### GOAL OF THE EXERCISE
Repeat only the stretch of lines below that runs from the line with "(808, 561) = (533, 297): red" through the line with "(536, 264) = (703, 376): black", unaltered.

Start of DATA FOR THE TASK

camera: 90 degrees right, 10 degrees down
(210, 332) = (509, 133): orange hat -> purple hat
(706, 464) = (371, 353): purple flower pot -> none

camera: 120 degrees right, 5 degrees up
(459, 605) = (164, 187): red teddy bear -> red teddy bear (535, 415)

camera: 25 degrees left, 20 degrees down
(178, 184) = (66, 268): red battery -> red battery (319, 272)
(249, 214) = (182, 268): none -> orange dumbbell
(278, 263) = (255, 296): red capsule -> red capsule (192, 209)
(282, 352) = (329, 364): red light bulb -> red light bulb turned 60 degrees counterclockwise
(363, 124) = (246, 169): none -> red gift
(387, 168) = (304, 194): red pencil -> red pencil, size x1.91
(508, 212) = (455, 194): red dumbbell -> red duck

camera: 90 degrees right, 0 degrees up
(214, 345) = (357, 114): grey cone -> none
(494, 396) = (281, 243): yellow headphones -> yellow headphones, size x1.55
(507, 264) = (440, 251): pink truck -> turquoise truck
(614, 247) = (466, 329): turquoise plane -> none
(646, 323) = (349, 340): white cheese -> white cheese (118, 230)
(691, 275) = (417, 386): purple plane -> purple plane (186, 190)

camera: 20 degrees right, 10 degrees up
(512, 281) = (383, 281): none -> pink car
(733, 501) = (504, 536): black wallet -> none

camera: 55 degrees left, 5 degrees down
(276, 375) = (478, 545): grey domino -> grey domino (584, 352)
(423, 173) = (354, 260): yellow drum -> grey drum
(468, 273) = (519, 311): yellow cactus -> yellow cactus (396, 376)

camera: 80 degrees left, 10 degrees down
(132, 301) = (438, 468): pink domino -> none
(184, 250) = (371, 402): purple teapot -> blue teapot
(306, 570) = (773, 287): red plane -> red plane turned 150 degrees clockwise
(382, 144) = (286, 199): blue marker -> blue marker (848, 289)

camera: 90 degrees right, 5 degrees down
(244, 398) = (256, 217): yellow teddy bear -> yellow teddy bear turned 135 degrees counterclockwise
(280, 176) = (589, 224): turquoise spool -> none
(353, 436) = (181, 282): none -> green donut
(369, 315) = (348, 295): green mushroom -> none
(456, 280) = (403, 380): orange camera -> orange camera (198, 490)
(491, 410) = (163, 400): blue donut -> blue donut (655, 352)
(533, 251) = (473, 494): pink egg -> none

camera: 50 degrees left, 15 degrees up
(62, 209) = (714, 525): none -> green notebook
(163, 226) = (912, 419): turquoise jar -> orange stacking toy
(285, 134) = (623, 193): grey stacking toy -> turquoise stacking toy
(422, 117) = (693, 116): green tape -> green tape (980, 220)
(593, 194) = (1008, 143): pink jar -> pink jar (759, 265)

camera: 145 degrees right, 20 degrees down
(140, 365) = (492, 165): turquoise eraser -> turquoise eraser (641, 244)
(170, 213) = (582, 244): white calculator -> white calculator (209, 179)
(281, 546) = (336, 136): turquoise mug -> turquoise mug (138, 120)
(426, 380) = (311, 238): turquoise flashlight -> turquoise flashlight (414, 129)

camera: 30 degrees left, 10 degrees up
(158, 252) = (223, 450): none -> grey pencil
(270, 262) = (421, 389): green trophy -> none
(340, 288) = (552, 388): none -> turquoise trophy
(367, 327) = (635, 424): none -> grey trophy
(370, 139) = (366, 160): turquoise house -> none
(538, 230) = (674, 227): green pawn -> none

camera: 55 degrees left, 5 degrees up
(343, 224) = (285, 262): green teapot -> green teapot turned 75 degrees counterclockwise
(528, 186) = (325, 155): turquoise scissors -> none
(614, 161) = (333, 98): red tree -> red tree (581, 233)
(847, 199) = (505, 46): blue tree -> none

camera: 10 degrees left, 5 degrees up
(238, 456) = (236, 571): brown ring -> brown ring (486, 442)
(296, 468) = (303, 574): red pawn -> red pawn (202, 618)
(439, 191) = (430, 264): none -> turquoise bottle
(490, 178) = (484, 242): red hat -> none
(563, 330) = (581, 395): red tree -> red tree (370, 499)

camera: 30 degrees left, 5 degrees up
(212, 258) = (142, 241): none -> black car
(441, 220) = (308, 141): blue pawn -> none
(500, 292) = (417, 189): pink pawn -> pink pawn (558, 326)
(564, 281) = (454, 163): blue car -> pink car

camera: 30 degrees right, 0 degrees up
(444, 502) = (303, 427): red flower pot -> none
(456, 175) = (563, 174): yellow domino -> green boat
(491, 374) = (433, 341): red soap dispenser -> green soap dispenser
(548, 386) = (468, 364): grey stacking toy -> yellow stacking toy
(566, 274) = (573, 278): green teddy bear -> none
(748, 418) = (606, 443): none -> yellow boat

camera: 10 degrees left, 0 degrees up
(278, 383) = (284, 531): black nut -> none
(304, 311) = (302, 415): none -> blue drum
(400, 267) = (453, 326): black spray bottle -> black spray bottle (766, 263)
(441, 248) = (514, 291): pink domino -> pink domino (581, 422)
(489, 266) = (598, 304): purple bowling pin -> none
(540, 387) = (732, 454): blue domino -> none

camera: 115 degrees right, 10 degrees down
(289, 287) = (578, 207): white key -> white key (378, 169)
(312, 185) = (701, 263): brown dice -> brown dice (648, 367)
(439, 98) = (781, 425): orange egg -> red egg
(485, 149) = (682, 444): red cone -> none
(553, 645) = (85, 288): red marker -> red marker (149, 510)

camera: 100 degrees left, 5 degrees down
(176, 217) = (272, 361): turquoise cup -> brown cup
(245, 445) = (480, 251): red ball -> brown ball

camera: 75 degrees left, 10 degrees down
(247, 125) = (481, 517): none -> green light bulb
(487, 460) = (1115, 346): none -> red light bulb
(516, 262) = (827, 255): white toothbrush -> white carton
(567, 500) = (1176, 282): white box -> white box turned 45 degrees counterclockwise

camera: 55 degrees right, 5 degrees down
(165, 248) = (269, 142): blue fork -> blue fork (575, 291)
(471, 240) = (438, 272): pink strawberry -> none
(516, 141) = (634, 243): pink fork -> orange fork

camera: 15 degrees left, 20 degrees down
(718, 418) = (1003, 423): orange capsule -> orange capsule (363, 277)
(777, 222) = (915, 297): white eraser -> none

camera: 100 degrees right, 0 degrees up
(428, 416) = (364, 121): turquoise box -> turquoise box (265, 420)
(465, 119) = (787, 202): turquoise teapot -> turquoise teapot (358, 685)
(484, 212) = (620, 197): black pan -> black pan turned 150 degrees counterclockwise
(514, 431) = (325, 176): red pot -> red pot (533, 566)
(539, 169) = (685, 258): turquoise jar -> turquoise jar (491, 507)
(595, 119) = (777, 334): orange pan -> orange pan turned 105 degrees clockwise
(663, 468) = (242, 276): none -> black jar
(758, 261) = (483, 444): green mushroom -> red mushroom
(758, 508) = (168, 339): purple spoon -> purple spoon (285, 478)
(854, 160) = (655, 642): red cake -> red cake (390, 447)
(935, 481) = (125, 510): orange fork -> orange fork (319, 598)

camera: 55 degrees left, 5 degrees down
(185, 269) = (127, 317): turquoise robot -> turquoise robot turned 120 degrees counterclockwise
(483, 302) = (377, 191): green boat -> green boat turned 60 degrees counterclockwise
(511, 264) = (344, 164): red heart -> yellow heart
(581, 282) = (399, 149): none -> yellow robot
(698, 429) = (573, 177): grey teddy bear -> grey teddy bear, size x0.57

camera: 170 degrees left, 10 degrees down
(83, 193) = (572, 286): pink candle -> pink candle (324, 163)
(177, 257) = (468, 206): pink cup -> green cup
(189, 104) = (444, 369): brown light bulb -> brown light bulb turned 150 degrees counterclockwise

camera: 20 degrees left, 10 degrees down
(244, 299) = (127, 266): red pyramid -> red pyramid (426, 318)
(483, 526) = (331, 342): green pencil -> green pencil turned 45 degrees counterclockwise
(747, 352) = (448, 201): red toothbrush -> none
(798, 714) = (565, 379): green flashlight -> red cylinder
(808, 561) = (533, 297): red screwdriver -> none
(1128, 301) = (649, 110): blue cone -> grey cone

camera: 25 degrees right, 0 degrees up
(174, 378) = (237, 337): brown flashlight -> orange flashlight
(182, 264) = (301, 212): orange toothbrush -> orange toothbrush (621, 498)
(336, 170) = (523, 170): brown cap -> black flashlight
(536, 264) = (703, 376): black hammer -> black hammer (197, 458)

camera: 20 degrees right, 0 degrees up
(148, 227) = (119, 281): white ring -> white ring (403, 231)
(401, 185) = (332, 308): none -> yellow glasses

End of DATA FOR THE TASK

### RESULT OF THE TASK
(808, 561) = (533, 297): red screwdriver -> none
(1128, 301) = (649, 110): blue cone -> grey cone

camera: 25 degrees right, 0 degrees up
(174, 378) = (237, 337): brown flashlight -> orange flashlight
(182, 264) = (301, 212): orange toothbrush -> orange toothbrush (621, 498)
(336, 170) = (523, 170): brown cap -> black flashlight
(536, 264) = (703, 376): black hammer -> black hammer (197, 458)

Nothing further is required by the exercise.